* Description of the task *
What are the lines below, starting at the line containing "camera: 120 degrees left, 10 degrees up" and ending at the line containing "(138, 367) = (221, 458): none -> blue pyramid"? Write them out exactly, ends included, without pictures.

* Data provided *
•••

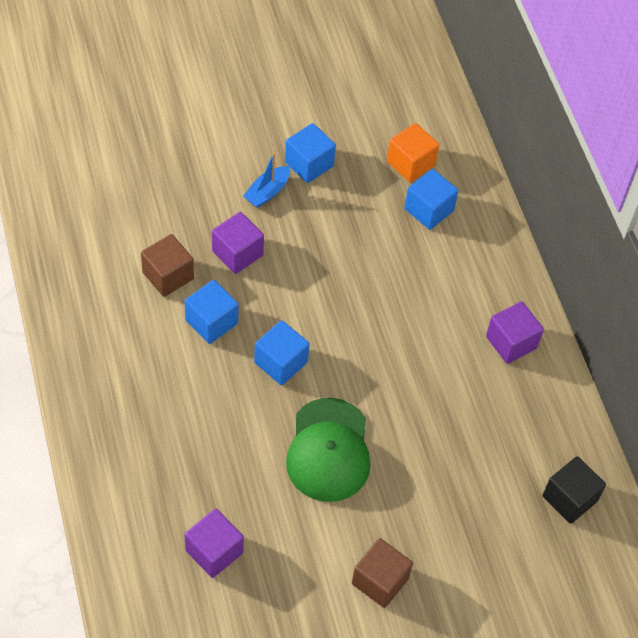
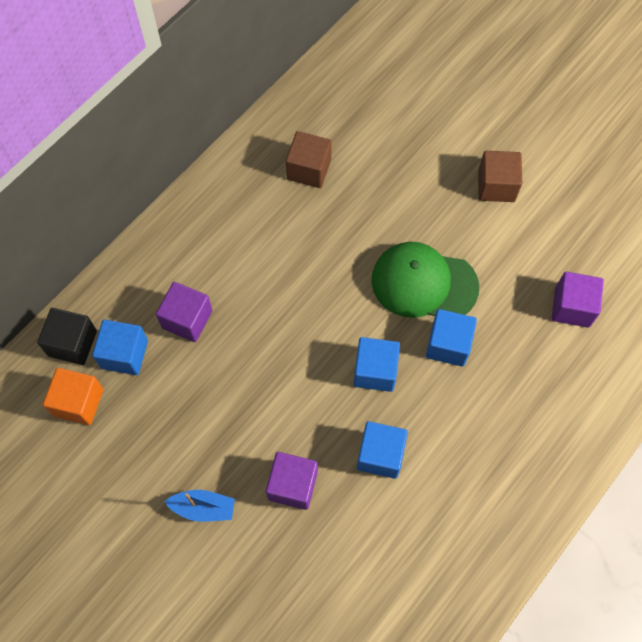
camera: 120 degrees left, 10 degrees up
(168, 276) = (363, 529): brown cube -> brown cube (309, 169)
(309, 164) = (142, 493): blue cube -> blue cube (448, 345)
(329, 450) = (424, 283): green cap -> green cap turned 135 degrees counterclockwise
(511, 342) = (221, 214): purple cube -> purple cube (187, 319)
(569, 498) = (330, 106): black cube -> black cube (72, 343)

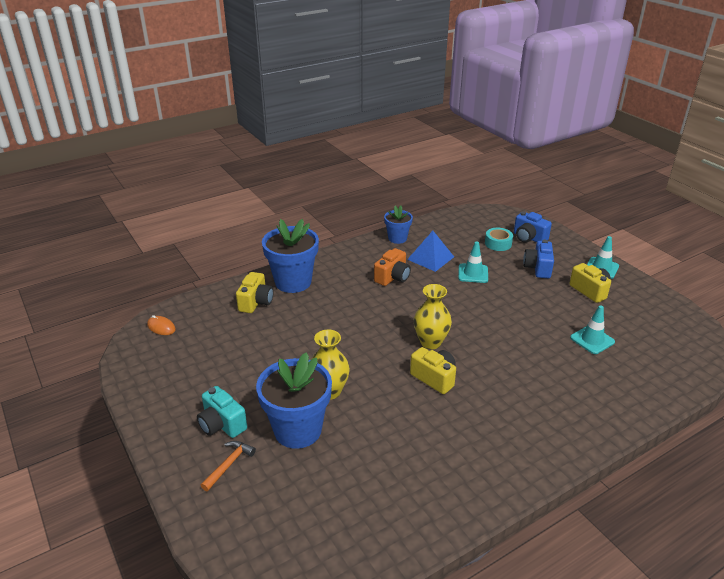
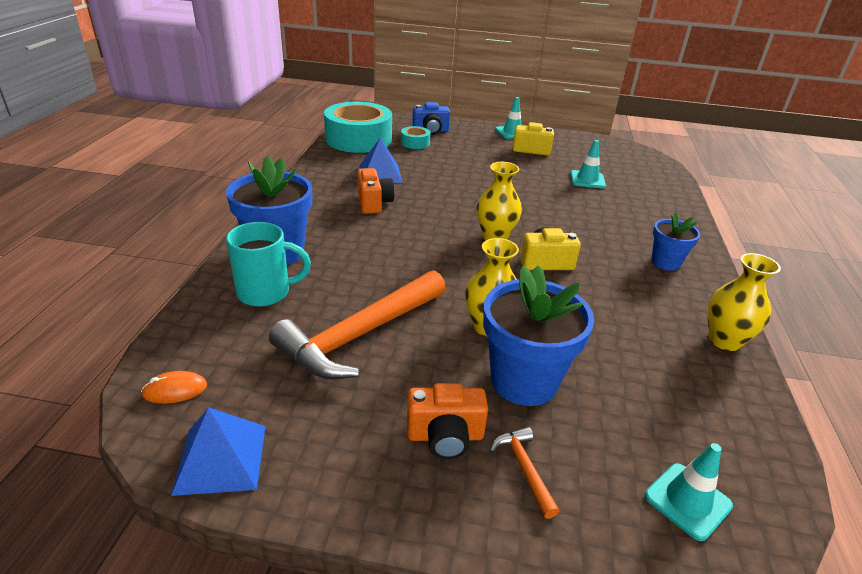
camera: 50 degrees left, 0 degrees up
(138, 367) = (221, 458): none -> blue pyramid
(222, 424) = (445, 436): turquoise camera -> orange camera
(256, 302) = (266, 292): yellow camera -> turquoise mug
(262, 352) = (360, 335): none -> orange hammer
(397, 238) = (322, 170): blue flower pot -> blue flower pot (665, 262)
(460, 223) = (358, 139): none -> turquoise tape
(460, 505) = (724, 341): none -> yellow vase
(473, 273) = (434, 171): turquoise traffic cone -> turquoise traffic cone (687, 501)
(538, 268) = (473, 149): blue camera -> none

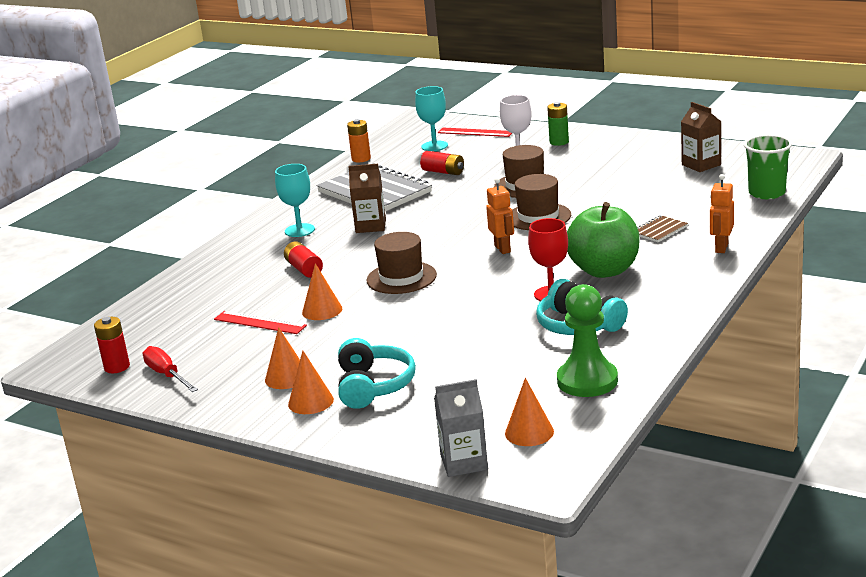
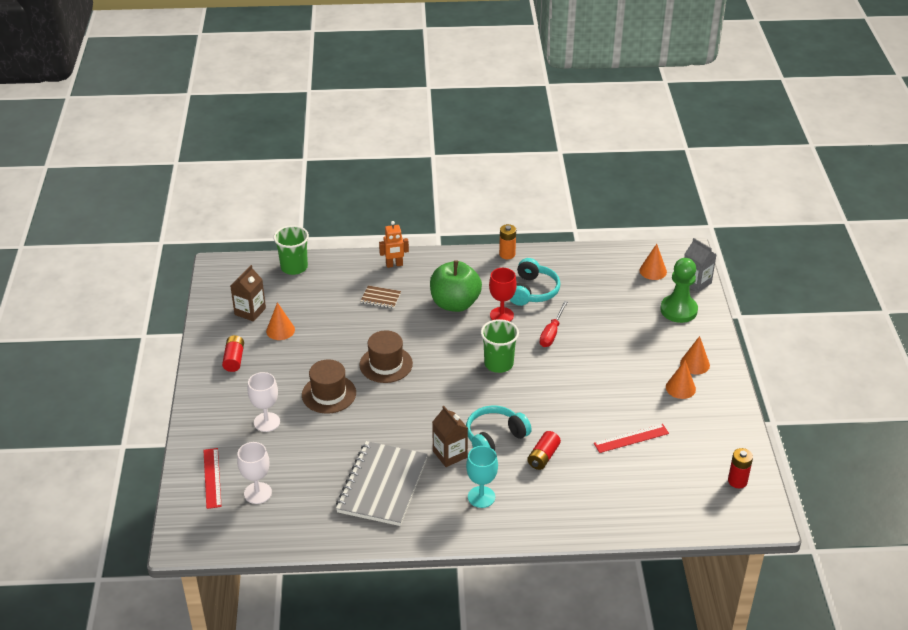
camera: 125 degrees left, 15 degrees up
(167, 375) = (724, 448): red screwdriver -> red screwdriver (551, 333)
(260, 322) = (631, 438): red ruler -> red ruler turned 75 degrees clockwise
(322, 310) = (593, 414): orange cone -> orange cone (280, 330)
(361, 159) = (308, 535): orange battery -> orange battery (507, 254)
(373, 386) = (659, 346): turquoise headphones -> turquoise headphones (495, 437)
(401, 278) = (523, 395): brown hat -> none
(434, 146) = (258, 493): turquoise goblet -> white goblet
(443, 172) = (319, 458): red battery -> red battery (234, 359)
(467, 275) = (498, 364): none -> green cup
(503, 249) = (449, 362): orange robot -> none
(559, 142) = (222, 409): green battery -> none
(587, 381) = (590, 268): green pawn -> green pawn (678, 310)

•••

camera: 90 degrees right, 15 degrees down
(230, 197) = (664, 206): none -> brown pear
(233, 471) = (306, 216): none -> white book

•••

* Response below *
camera: 120 degrees left, 10 degrees up
(168, 276) = (363, 529): brown cube -> brown cube (309, 169)
(309, 164) = (142, 493): blue cube -> blue cube (448, 345)
(329, 450) = (424, 283): green cap -> green cap turned 135 degrees counterclockwise
(511, 342) = (221, 214): purple cube -> purple cube (187, 319)
(569, 498) = (330, 106): black cube -> black cube (72, 343)

camera: 50 degrees left, 0 degrees up
(138, 367) = (221, 458): none -> blue pyramid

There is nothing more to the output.